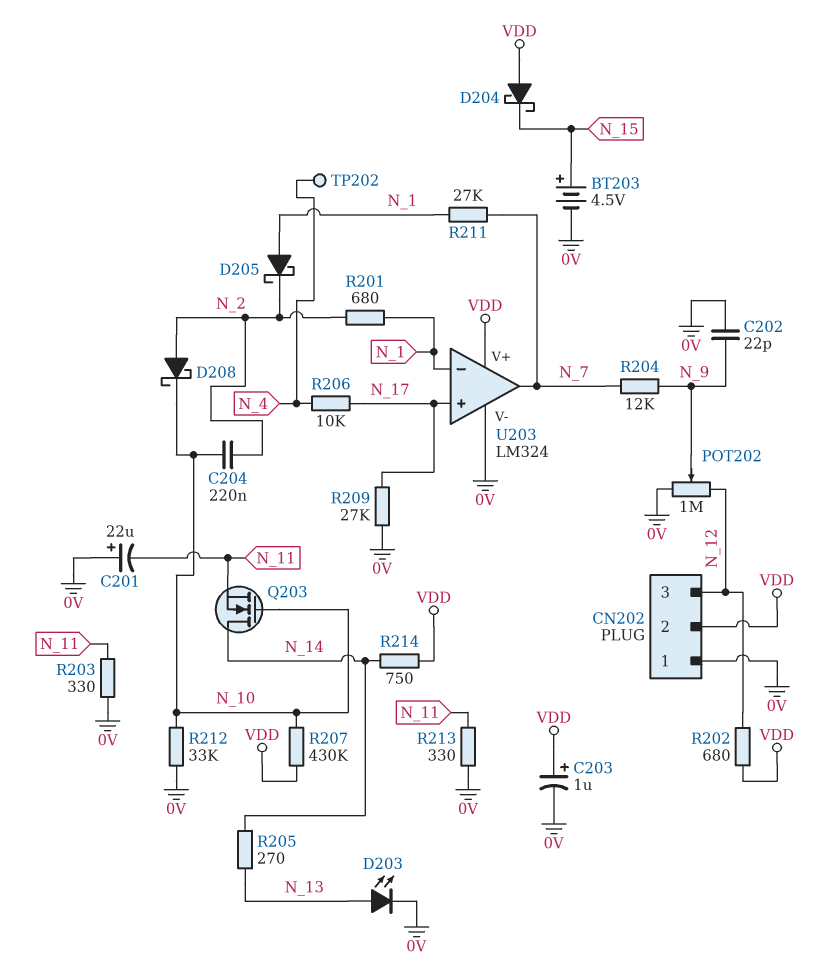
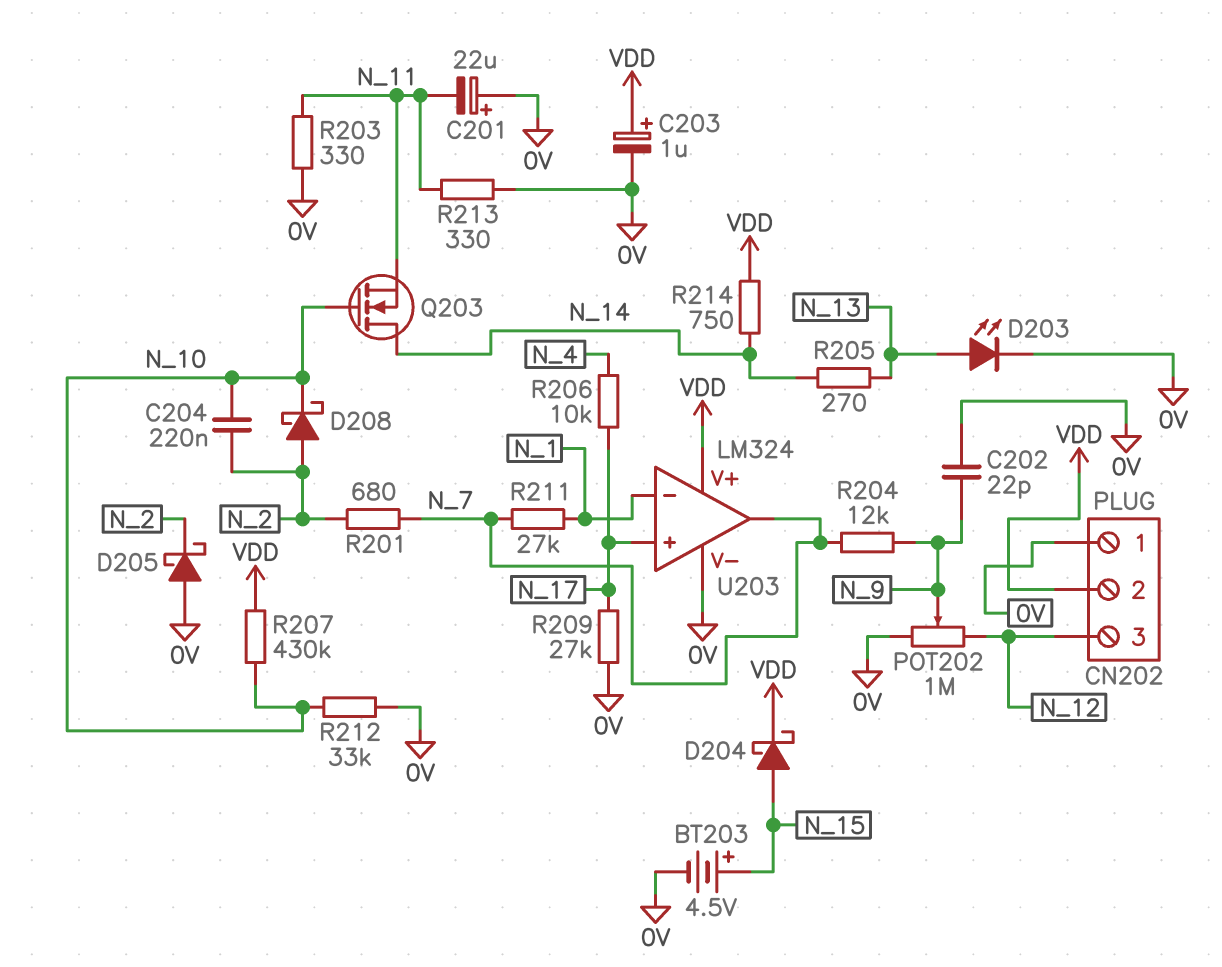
D204: schottky (A VDD, K N_15) -> schottky (A N_15, K VDD)
D205: schottky (A N_1, K N_2) -> schottky (A 0V, K N_2)
R201: 680 (N_1, N_2) -> 680 (N_2, N_7)
R202: 680 (N_12, VDD) -> none
TP202: test point (N_4) -> none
------------------------------
Line by line, write out the records above exactly, skipping the pictures.

Answer area:
D204: schottky (A VDD, K N_15) -> schottky (A N_15, K VDD)
D205: schottky (A N_1, K N_2) -> schottky (A 0V, K N_2)
R201: 680 (N_1, N_2) -> 680 (N_2, N_7)
R202: 680 (N_12, VDD) -> none
TP202: test point (N_4) -> none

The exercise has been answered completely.